◆ **Task prompt**: Copy every line of the material below word for word, without changing anything.

◆ **Supplied records**:
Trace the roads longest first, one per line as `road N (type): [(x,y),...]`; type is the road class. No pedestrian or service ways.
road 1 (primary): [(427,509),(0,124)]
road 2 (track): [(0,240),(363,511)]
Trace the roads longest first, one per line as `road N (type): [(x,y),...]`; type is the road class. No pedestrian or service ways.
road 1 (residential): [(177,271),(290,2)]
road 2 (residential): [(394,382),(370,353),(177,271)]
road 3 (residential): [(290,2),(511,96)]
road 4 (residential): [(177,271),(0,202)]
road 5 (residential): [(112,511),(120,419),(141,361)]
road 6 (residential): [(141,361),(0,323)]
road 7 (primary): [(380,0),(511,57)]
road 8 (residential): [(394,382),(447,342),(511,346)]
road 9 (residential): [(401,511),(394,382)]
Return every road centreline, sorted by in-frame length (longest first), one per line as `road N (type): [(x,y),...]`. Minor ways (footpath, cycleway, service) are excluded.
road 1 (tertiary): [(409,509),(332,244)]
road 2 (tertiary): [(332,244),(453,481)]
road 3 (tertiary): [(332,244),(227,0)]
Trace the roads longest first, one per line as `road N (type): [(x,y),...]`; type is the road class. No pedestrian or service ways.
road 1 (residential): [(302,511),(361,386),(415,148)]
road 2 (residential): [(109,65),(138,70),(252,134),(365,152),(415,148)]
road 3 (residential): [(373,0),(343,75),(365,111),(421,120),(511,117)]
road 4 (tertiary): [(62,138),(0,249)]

◆ **Exercise result**:
Trace the roads longest first, one per line as `road N (type): [(x,y),...]`; type is the road class. No pedestrian or service ways.
road 1 (primary): [(427,509),(0,124)]
road 2 (track): [(0,240),(363,511)]
Trace the roads longest first, one per line as `road N (type): [(x,y),...]`; type is the road class. No pedestrian or service ways.
road 1 (residential): [(177,271),(290,2)]
road 2 (residential): [(394,382),(370,353),(177,271)]
road 3 (residential): [(290,2),(511,96)]
road 4 (residential): [(177,271),(0,202)]
road 5 (residential): [(112,511),(120,419),(141,361)]
road 6 (residential): [(141,361),(0,323)]
road 7 (primary): [(380,0),(511,57)]
road 8 (residential): [(394,382),(447,342),(511,346)]
road 9 (residential): [(401,511),(394,382)]
Return every road centreline, sorted by in-frame length (longest first), one per line as `road N (type): [(x,y),...]`. Minor ways (footpath, cycleway, service) are excluded.
road 1 (tertiary): [(409,509),(332,244)]
road 2 (tertiary): [(332,244),(453,481)]
road 3 (tertiary): [(332,244),(227,0)]
Trace the roads longest first, one per line as `road N (type): [(x,y),...]`; type is the road class. No pedestrian or service ways.
road 1 (residential): [(302,511),(361,386),(415,148)]
road 2 (residential): [(109,65),(138,70),(252,134),(365,152),(415,148)]
road 3 (residential): [(373,0),(343,75),(365,111),(421,120),(511,117)]
road 4 (tertiary): [(62,138),(0,249)]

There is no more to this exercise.